Exercise objective: Copy out each line from the material where the word "cone" is found.

Task inputs:

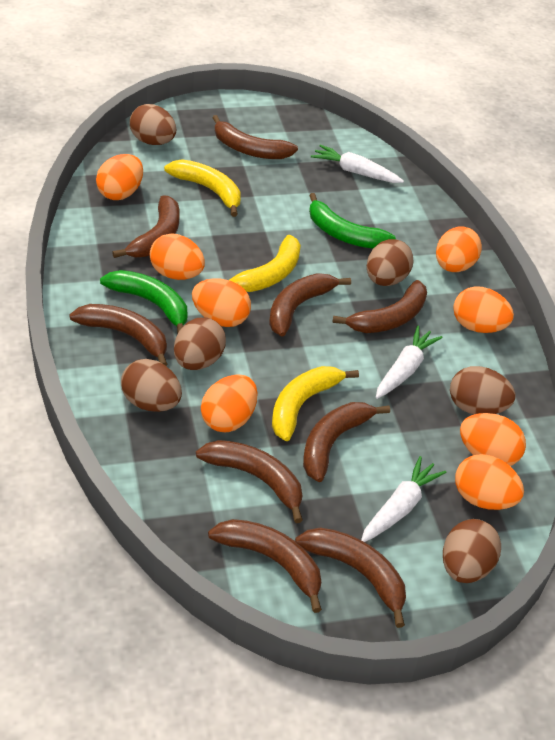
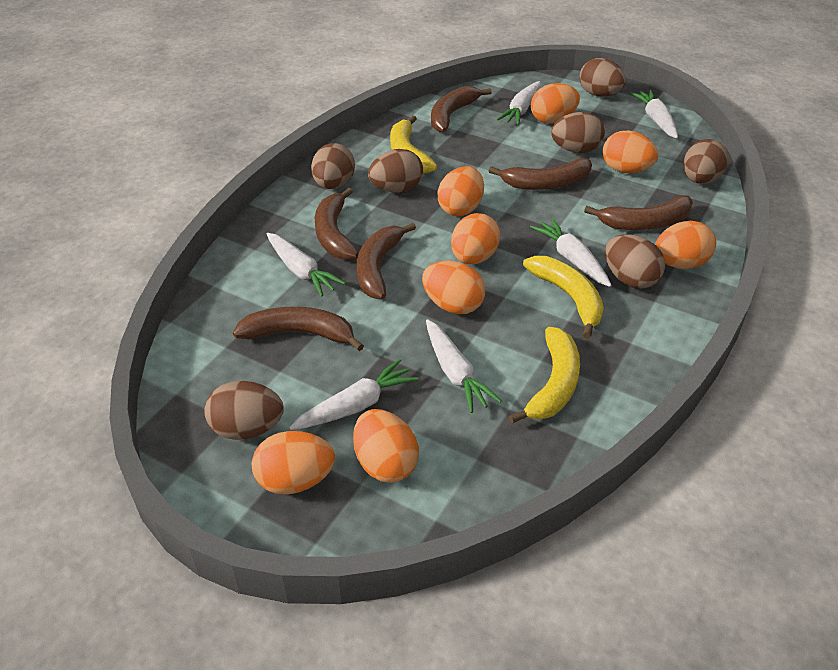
brown banana: 9 -> 6
brown egg: 6 -> 7
green banana: 2 -> 0
white carrot: 3 -> 6

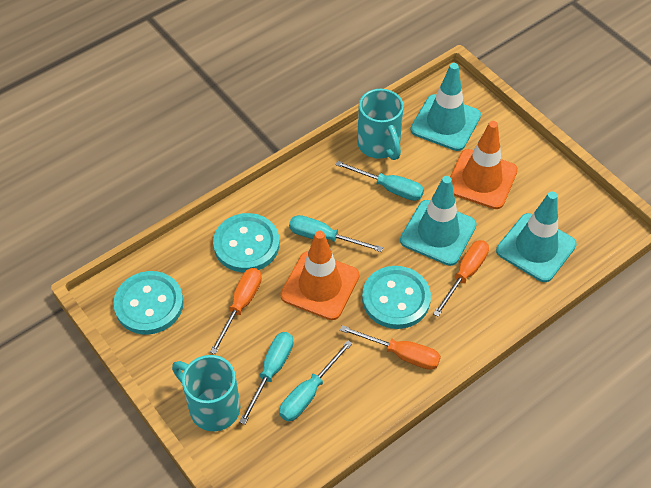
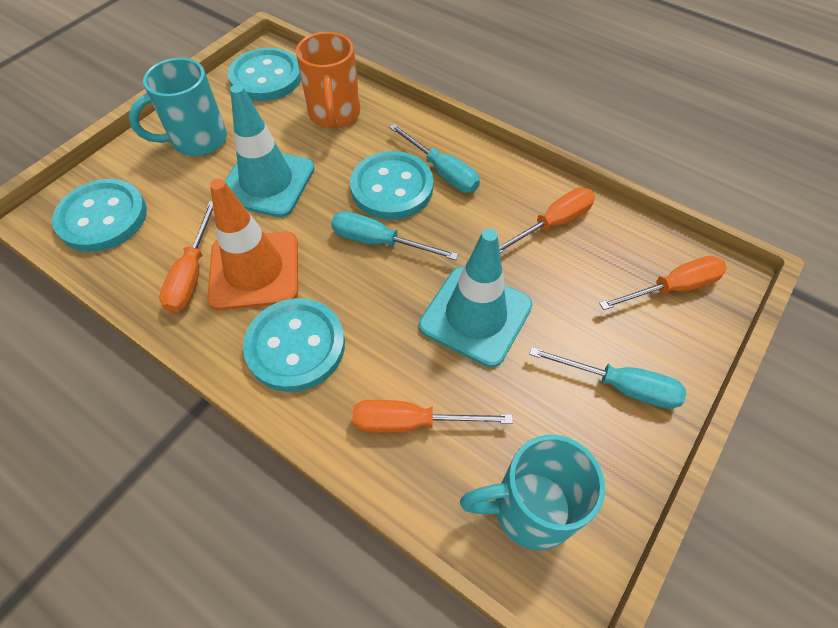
orange mug: 0 -> 1
orange screwdriver: 3 -> 4
orange traffic cone: 2 -> 1
turquoise button: 3 -> 4
turquoise screwdriver: 4 -> 3
turquoise traffic cone: 3 -> 2

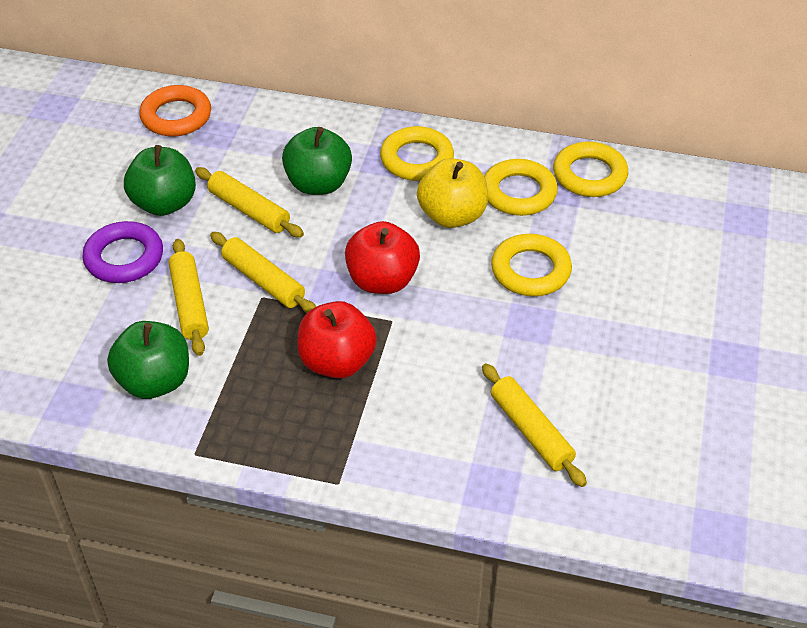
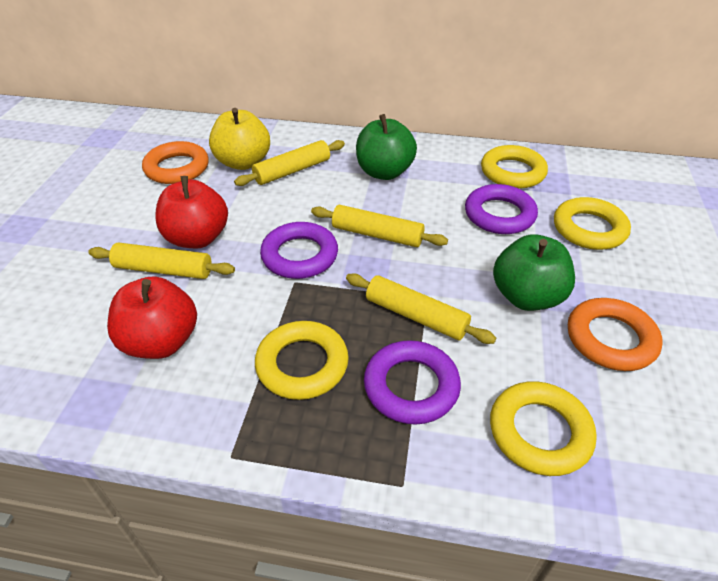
green apple: 3 -> 2
orange ring: 1 -> 2
purple ring: 1 -> 3

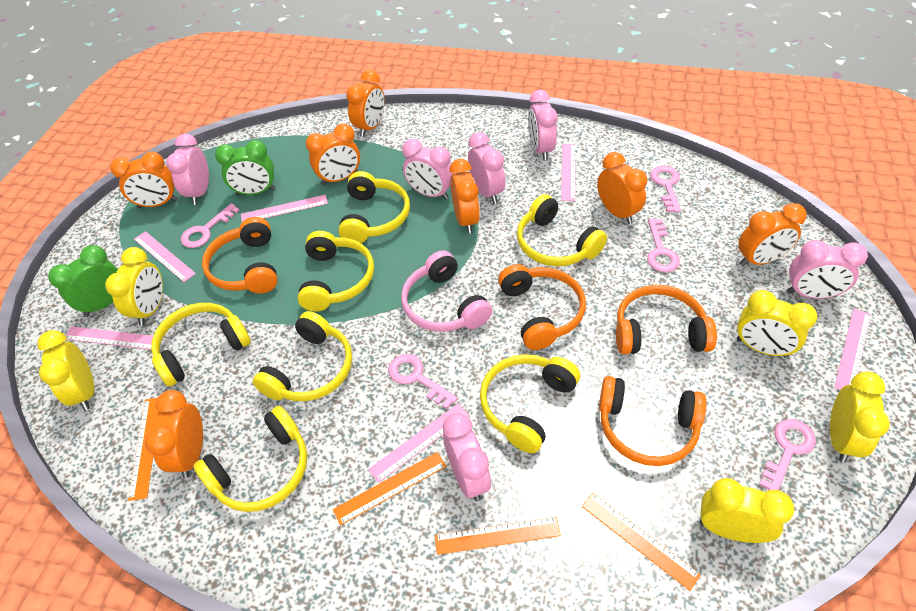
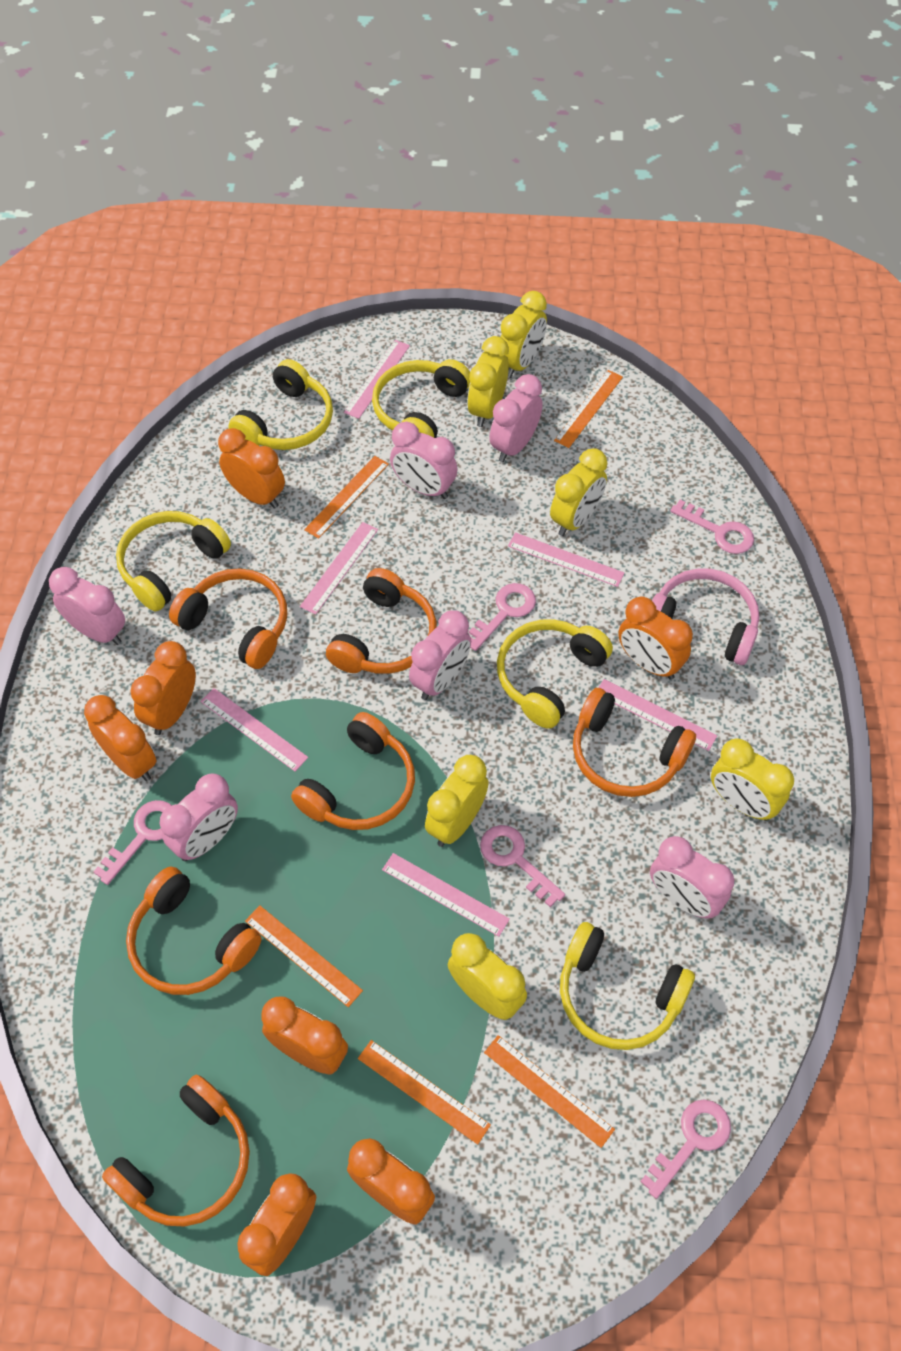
green clock: 2 -> 0
orange headphones: 4 -> 6
orange ruler: 4 -> 5
yellow clock: 5 -> 6
yellow headphones: 7 -> 5

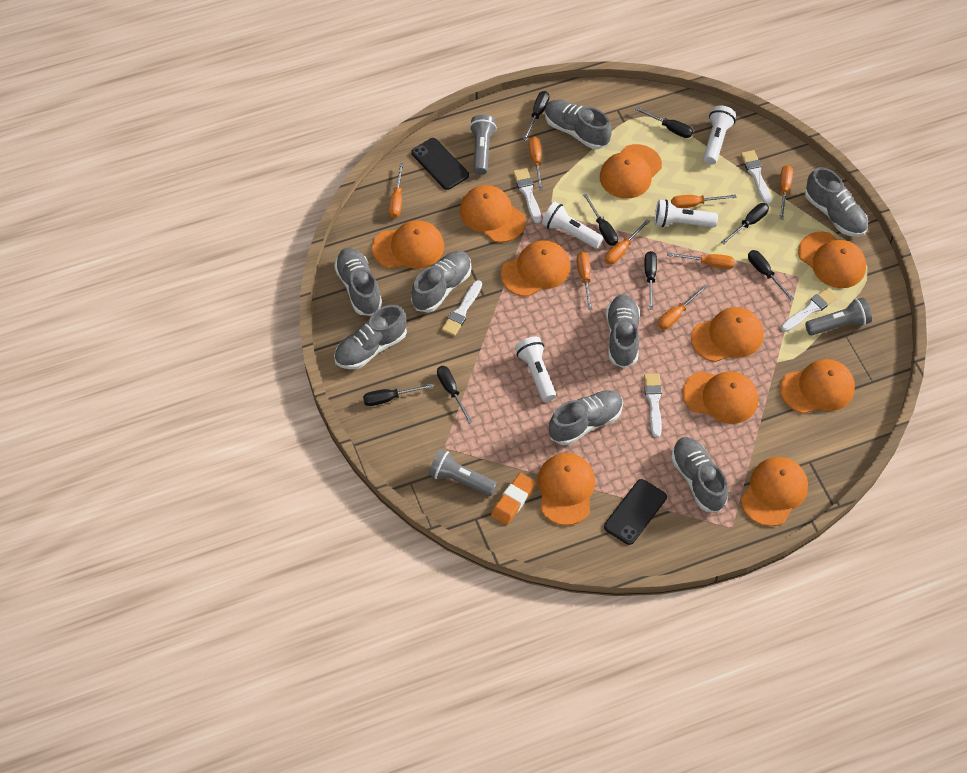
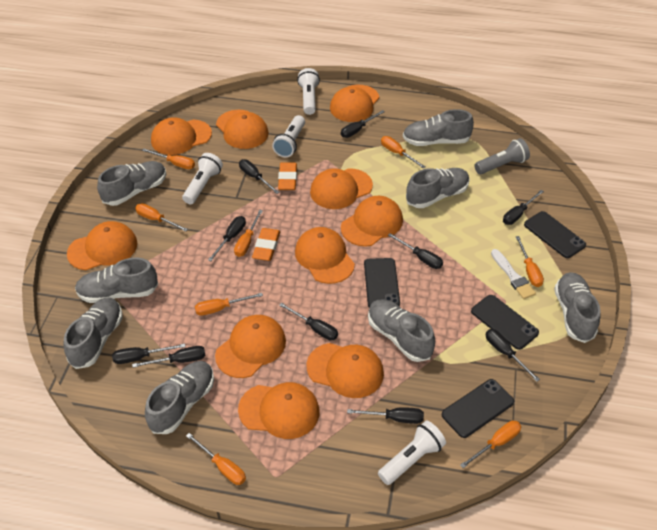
black phone: 2 -> 4
black screwdriver: 8 -> 10
grey flashlight: 3 -> 1
orange eraser: 1 -> 2
white brush: 5 -> 1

Solution for this task:
orange traffic cone: 2 -> 1
turquoise traffic cone: 3 -> 2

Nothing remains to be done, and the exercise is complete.